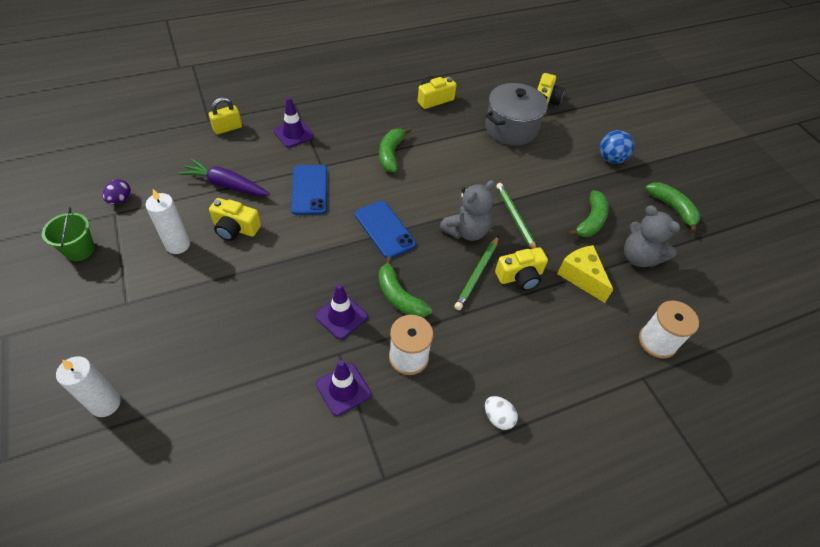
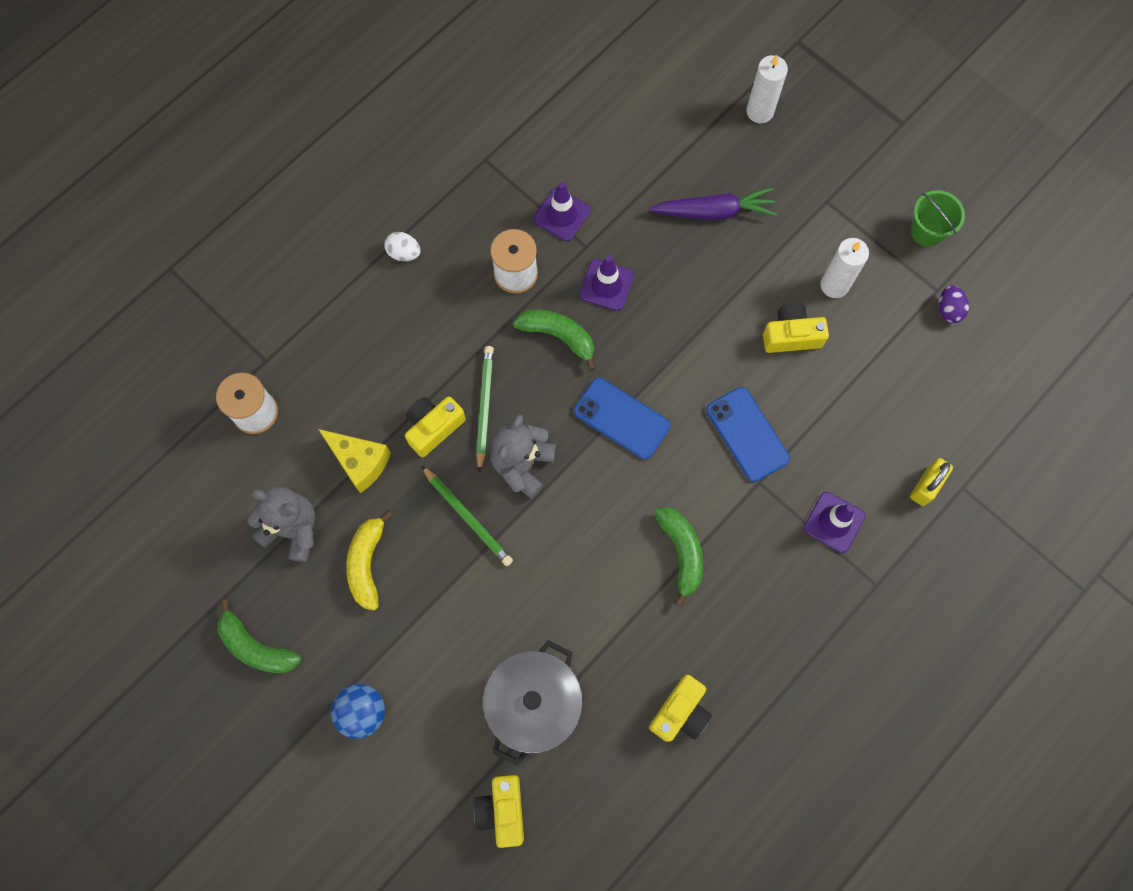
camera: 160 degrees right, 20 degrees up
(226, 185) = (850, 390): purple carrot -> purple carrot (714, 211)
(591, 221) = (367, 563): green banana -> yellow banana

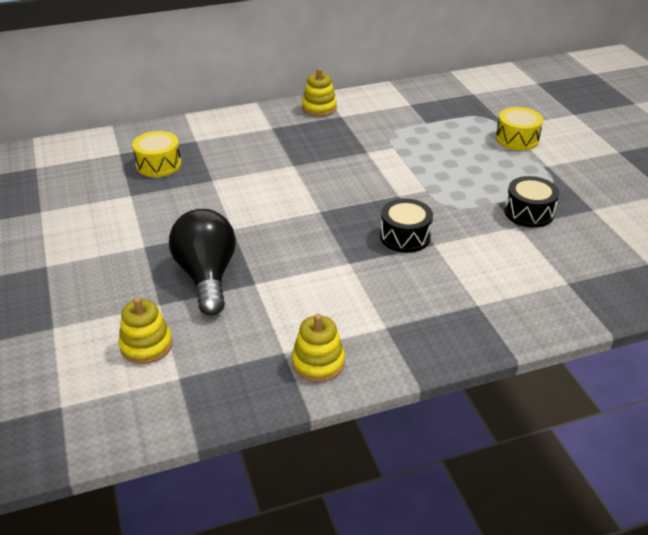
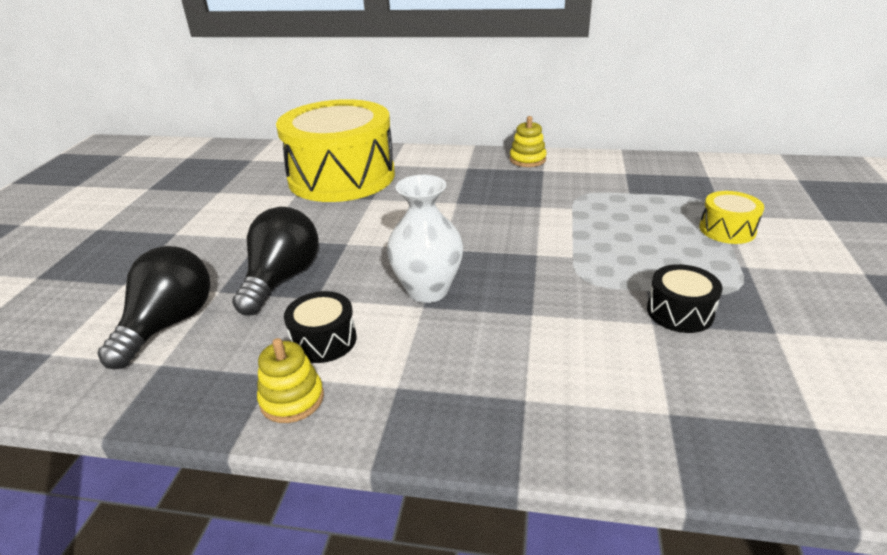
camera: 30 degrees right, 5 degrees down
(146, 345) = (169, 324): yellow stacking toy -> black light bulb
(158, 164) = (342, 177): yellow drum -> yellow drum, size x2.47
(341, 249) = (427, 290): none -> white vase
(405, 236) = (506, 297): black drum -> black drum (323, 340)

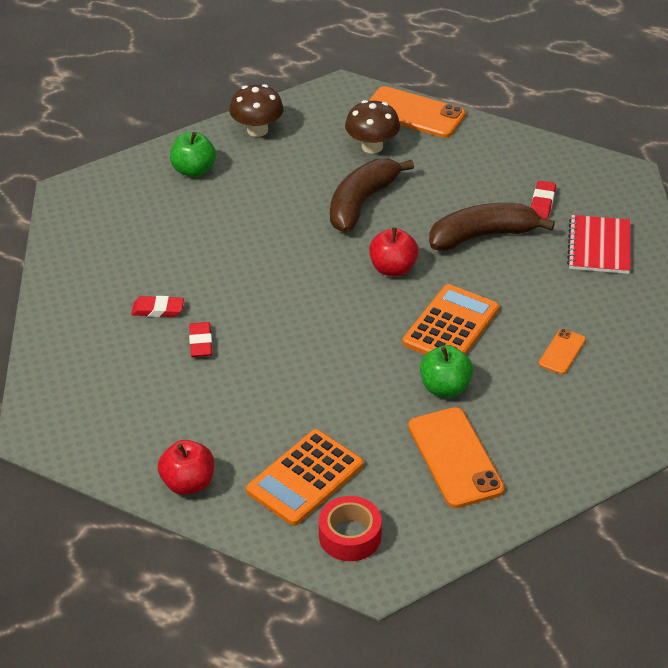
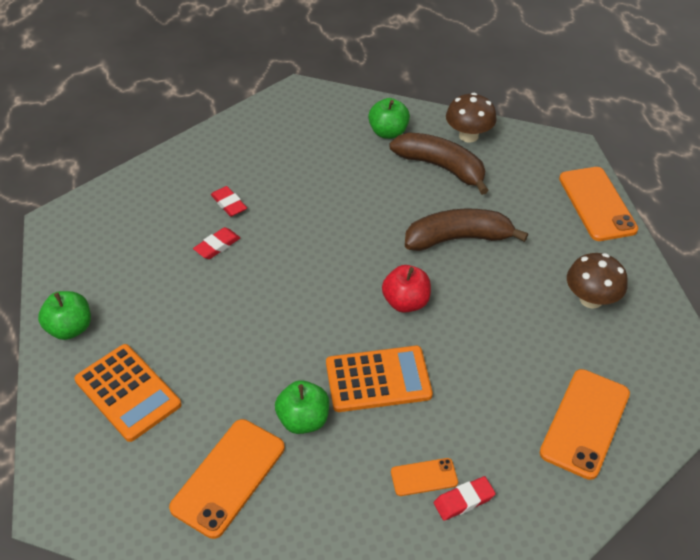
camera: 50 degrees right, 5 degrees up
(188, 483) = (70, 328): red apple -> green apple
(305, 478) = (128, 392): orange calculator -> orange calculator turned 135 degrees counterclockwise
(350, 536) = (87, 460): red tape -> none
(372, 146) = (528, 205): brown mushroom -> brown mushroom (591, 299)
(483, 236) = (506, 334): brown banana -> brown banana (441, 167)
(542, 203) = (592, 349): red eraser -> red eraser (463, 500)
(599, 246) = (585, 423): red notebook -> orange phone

__Task brief__
Pictures stay out; the data above is to be returned exactly.

__Solution__
camera: 160 degrees right, 20 degrees up
(226, 185) = (850, 390): purple carrot -> purple carrot (714, 211)
(591, 221) = (367, 563): green banana -> yellow banana

camera: 30 degrees right, 5 degrees down
(146, 345) = (169, 324): yellow stacking toy -> black light bulb
(158, 164) = (342, 177): yellow drum -> yellow drum, size x2.47
(341, 249) = (427, 290): none -> white vase
(405, 236) = (506, 297): black drum -> black drum (323, 340)

camera: 50 degrees right, 5 degrees up
(188, 483) = (70, 328): red apple -> green apple
(305, 478) = (128, 392): orange calculator -> orange calculator turned 135 degrees counterclockwise
(350, 536) = (87, 460): red tape -> none
(372, 146) = (528, 205): brown mushroom -> brown mushroom (591, 299)
(483, 236) = (506, 334): brown banana -> brown banana (441, 167)
(542, 203) = (592, 349): red eraser -> red eraser (463, 500)
(599, 246) = (585, 423): red notebook -> orange phone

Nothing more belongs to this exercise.